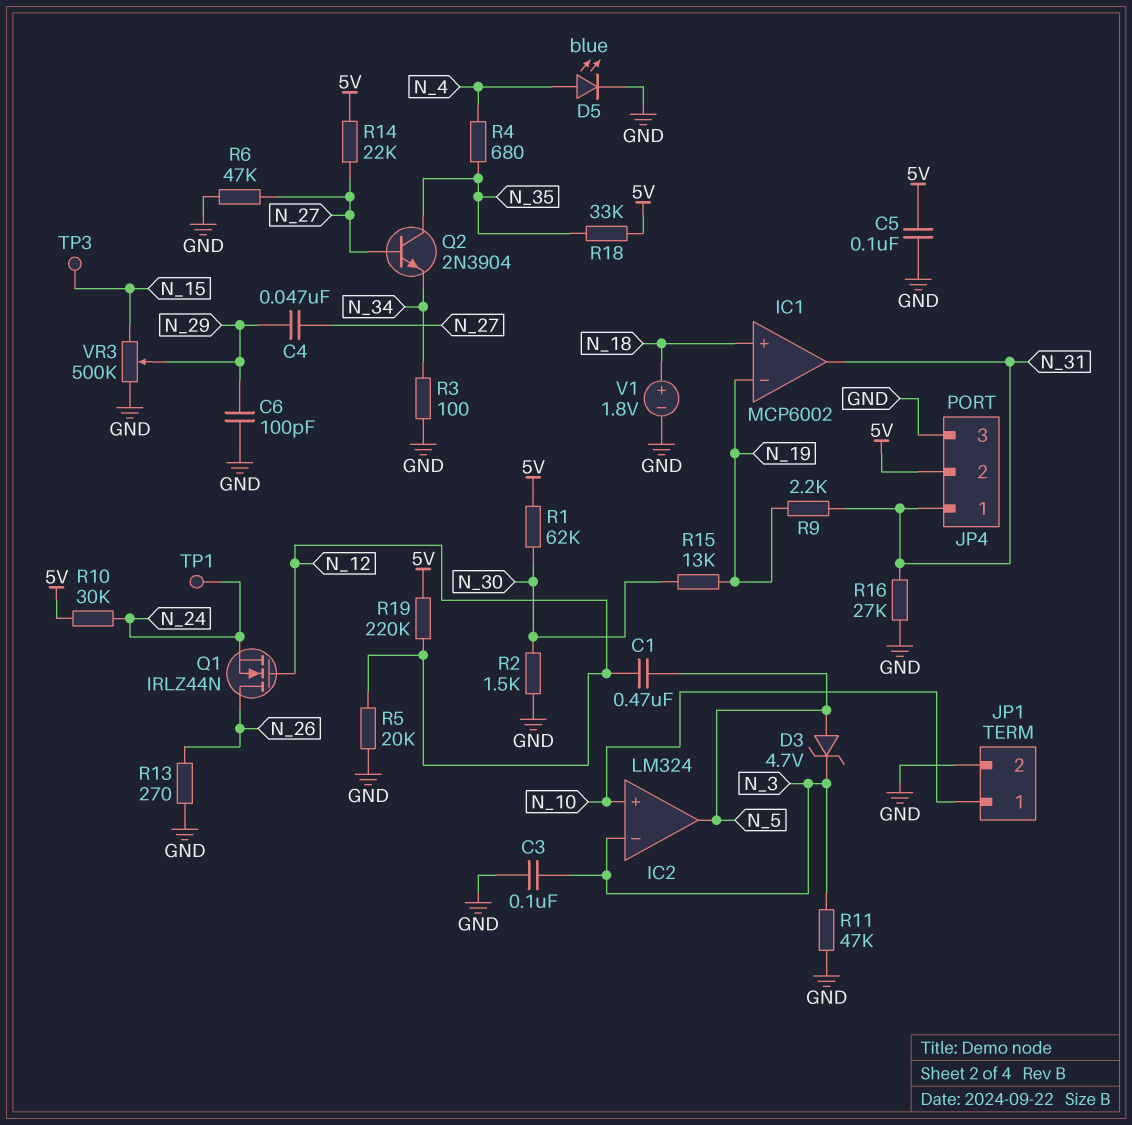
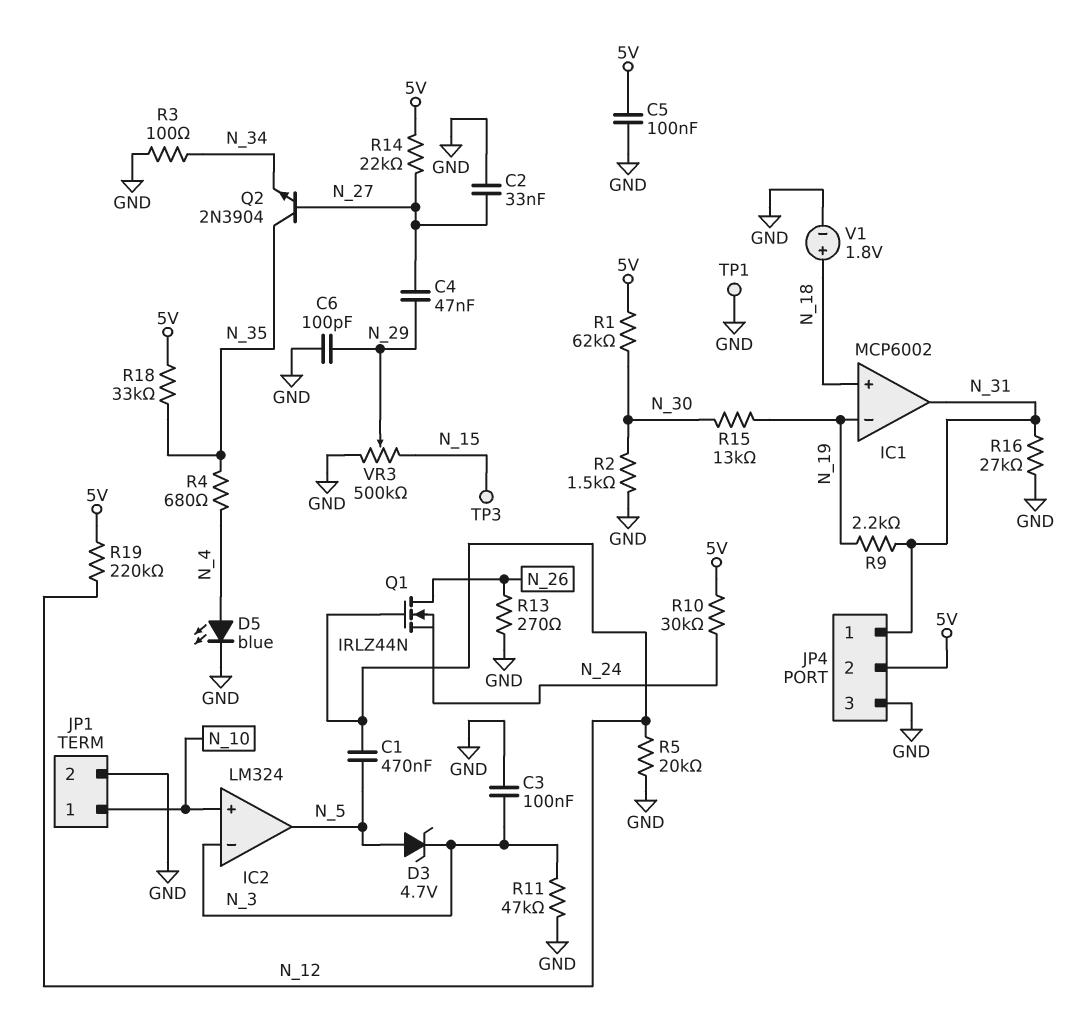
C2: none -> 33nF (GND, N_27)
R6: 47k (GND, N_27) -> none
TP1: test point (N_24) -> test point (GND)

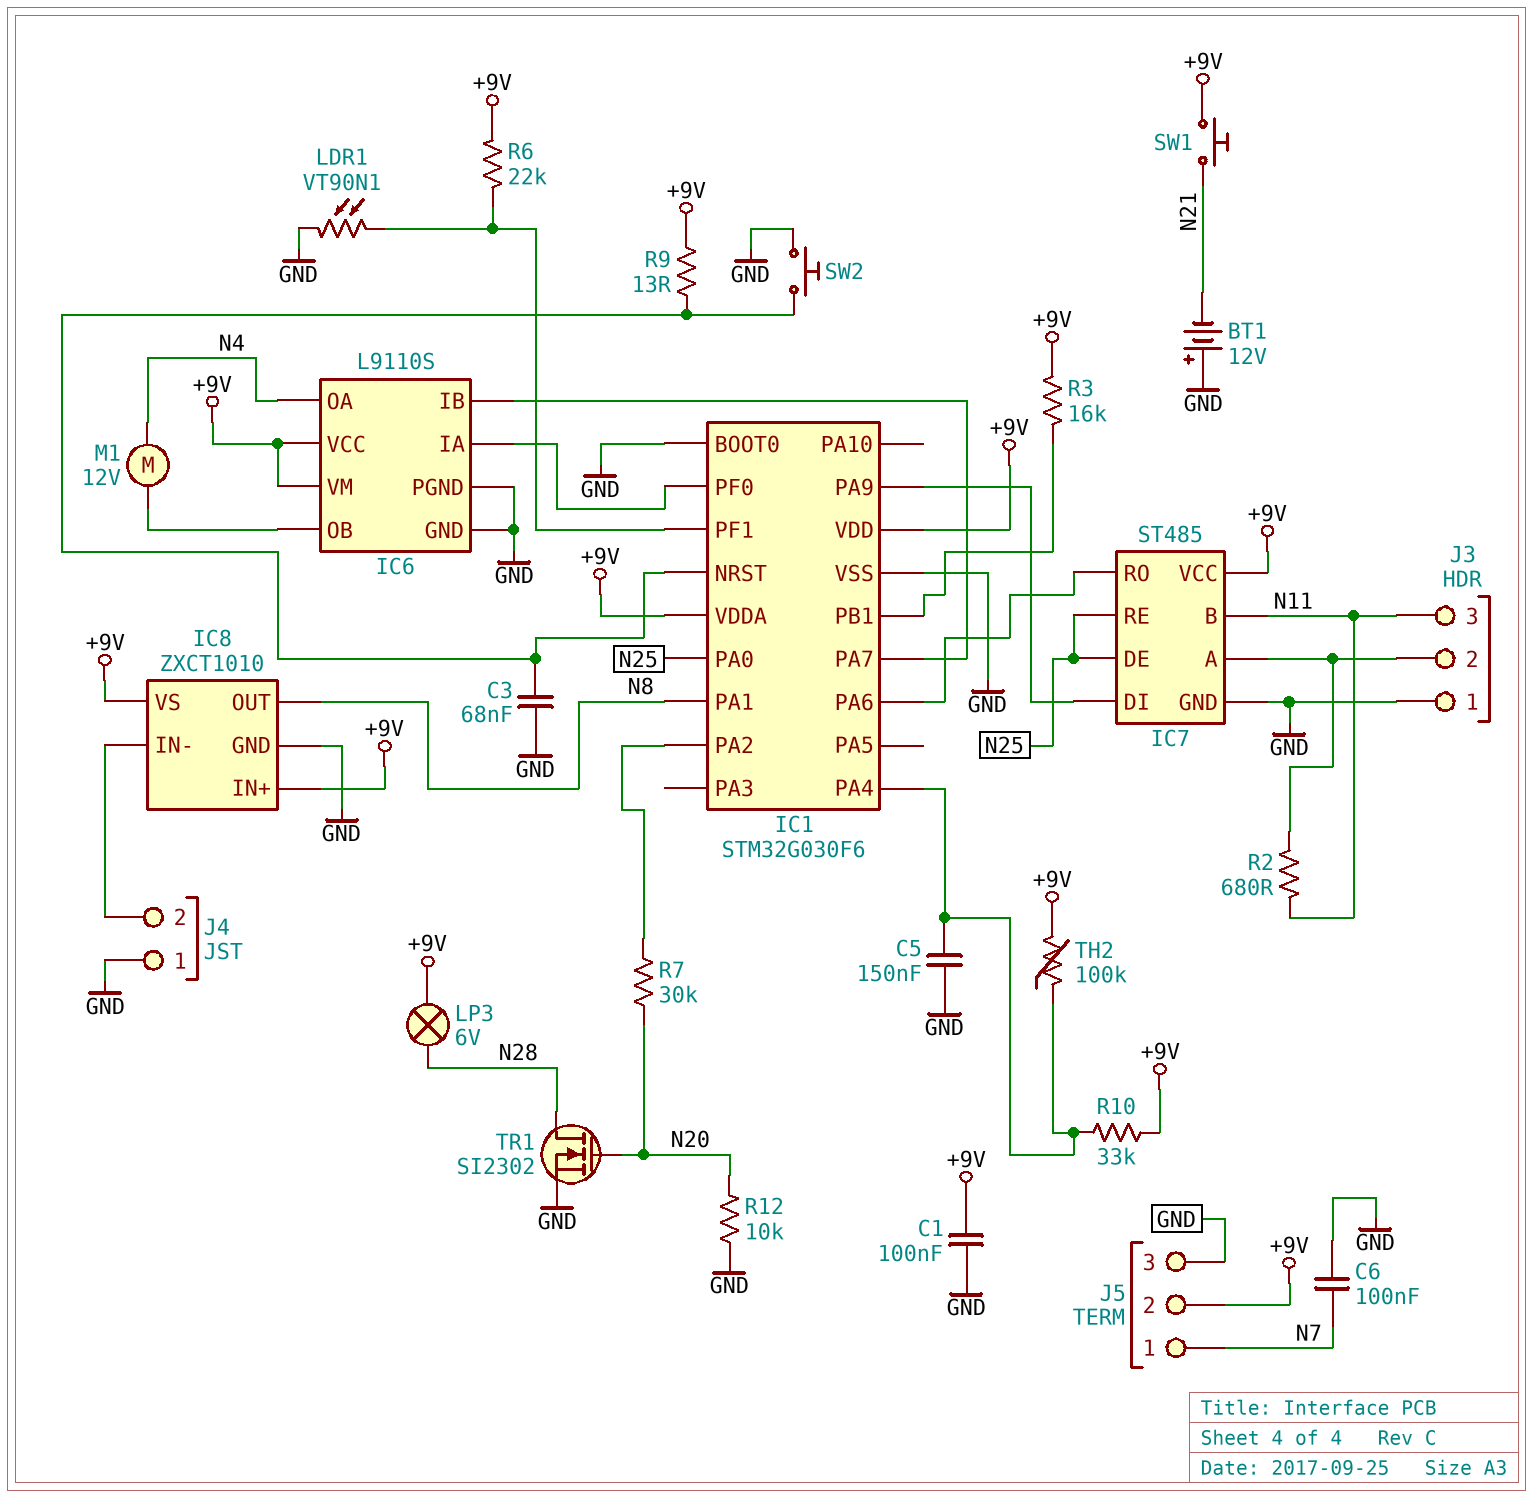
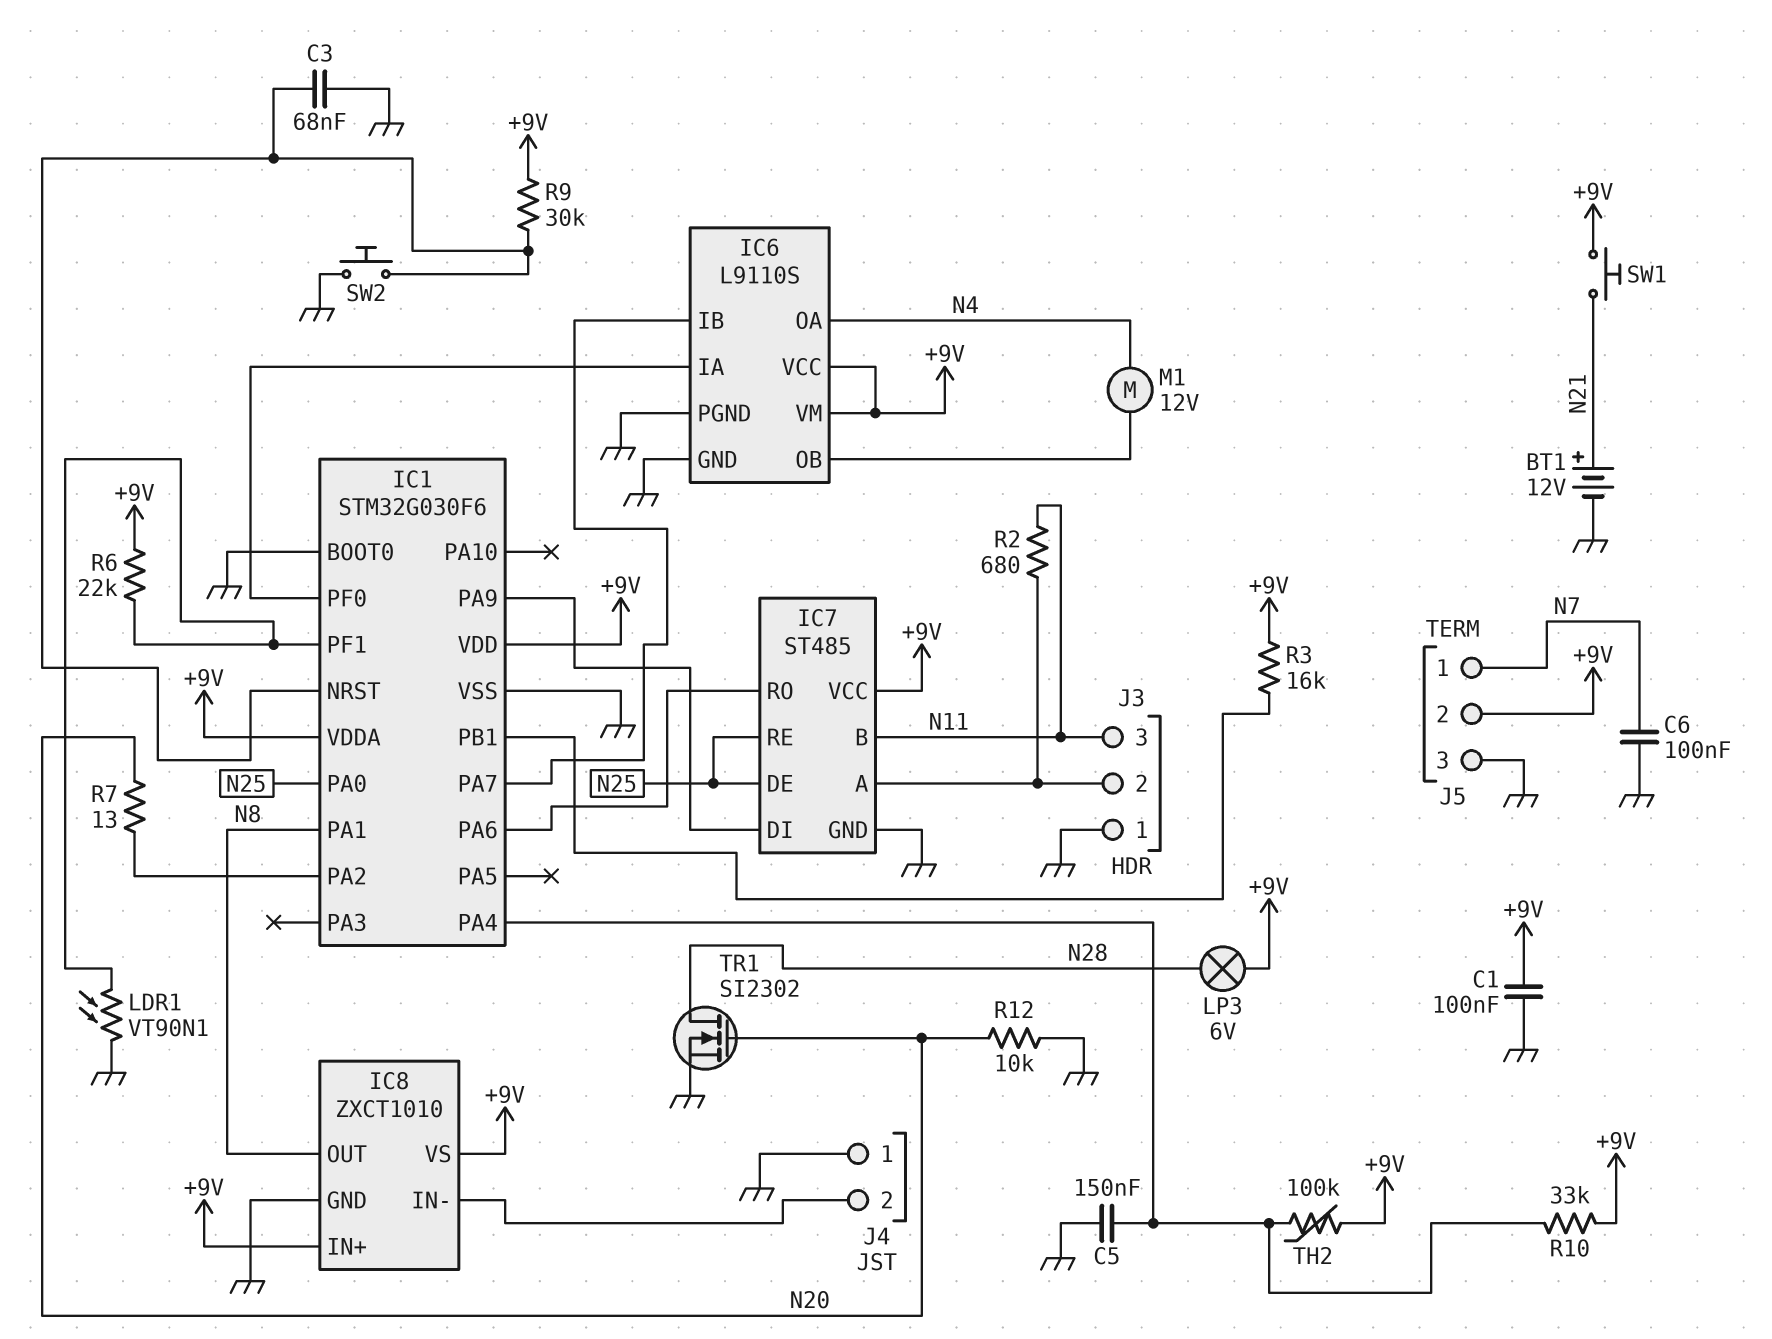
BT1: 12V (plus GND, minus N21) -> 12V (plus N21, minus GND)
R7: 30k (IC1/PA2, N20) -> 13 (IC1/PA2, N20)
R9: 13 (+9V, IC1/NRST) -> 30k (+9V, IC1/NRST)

========

* [EXERCISE PROMPT]: Keep the pictures out, and write out the rest of the data above word for word.

* [PROBLEM SOLUTION]:
C2: none -> 33nF (GND, N_27)
R6: 47k (GND, N_27) -> none
TP1: test point (N_24) -> test point (GND)

BT1: 12V (plus GND, minus N21) -> 12V (plus N21, minus GND)
R7: 30k (IC1/PA2, N20) -> 13 (IC1/PA2, N20)
R9: 13 (+9V, IC1/NRST) -> 30k (+9V, IC1/NRST)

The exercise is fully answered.